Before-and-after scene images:
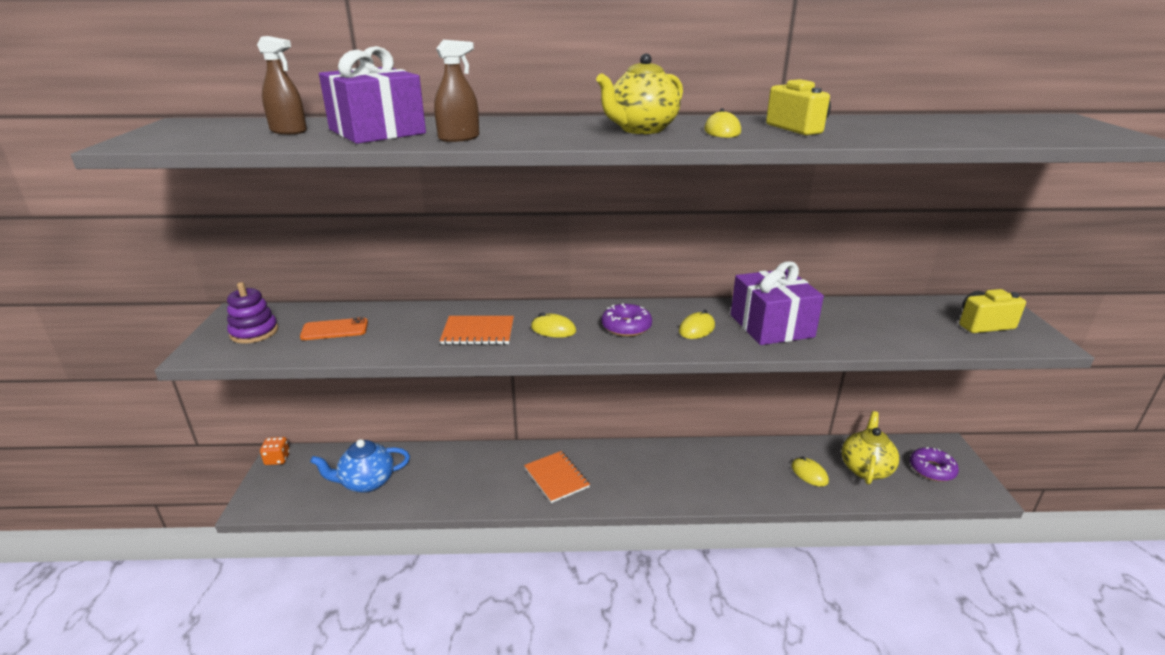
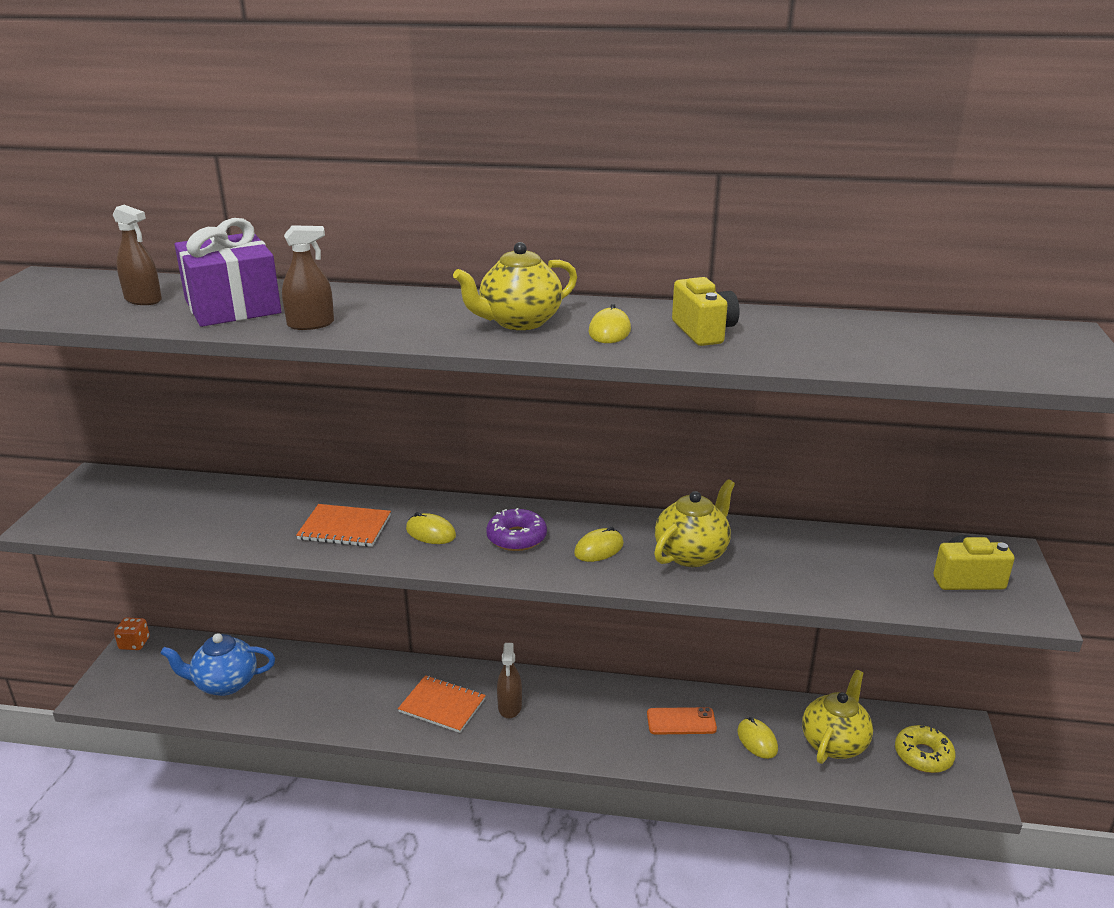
camera: 10 degrees right, 0 degrees up
(254, 332) = (106, 504): purple stacking toy -> none
(334, 330) = (190, 509): orange phone -> orange phone (681, 721)
(556, 477) = (442, 705): orange notebook -> orange notebook turned 45 degrees counterclockwise
(611, 472) = (510, 706): none -> brown spray bottle
(771, 326) = (692, 554): purple gift -> yellow teapot
(932, 469) = (923, 755): purple donut -> yellow donut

• **EXERCISE INSTRUCTIONS**:
In transcribing the lines above, omit the images and keep all else exact.

• **SOLUTION TO THIS PROBLEM**:
camera: 10 degrees right, 0 degrees up
(254, 332) = (106, 504): purple stacking toy -> none
(334, 330) = (190, 509): orange phone -> orange phone (681, 721)
(556, 477) = (442, 705): orange notebook -> orange notebook turned 45 degrees counterclockwise
(611, 472) = (510, 706): none -> brown spray bottle
(771, 326) = (692, 554): purple gift -> yellow teapot
(932, 469) = (923, 755): purple donut -> yellow donut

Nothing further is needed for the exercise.